| WHAT YOU SHOULD DO |
An exact copy of the entries is required, with every image omitted.

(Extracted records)

= = = =

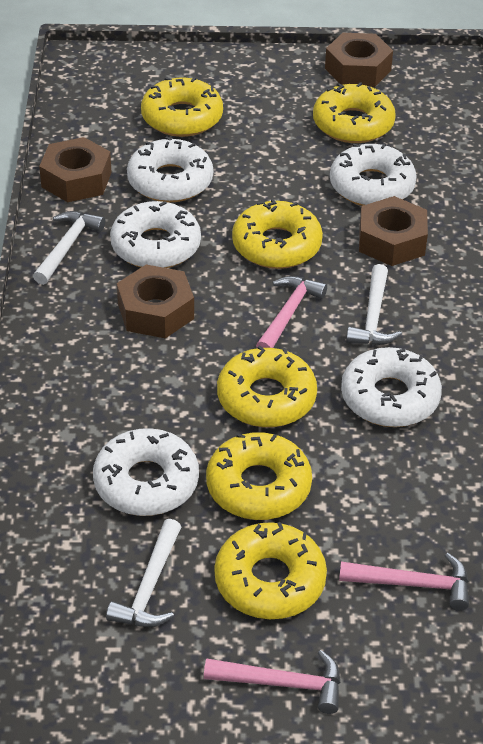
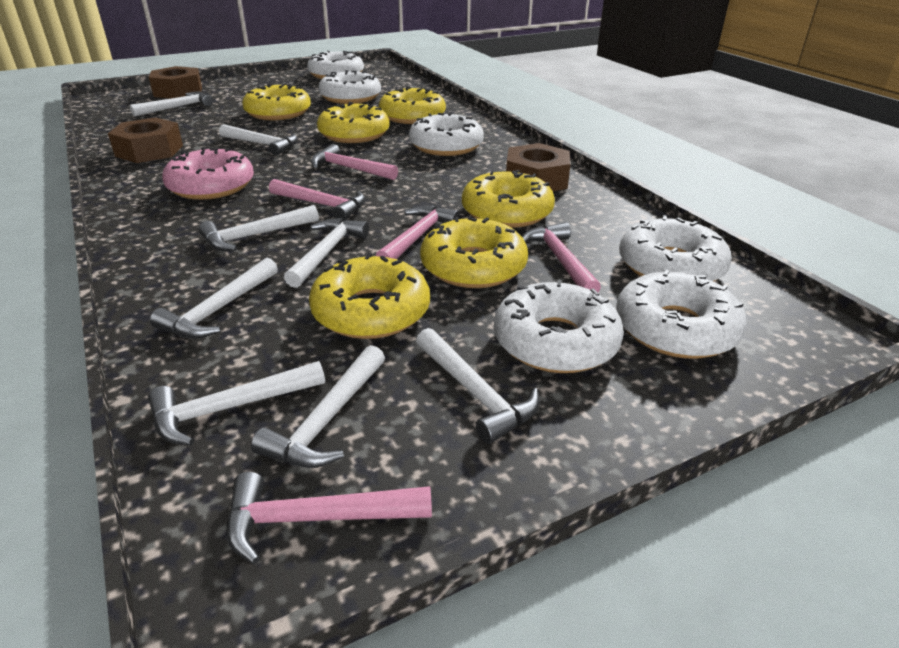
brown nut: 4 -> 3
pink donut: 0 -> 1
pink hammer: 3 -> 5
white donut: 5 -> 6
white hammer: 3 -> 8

= = = =

| THE COMPLETED TASK |
brown nut: 4 -> 3
pink donut: 0 -> 1
pink hammer: 3 -> 5
white donut: 5 -> 6
white hammer: 3 -> 8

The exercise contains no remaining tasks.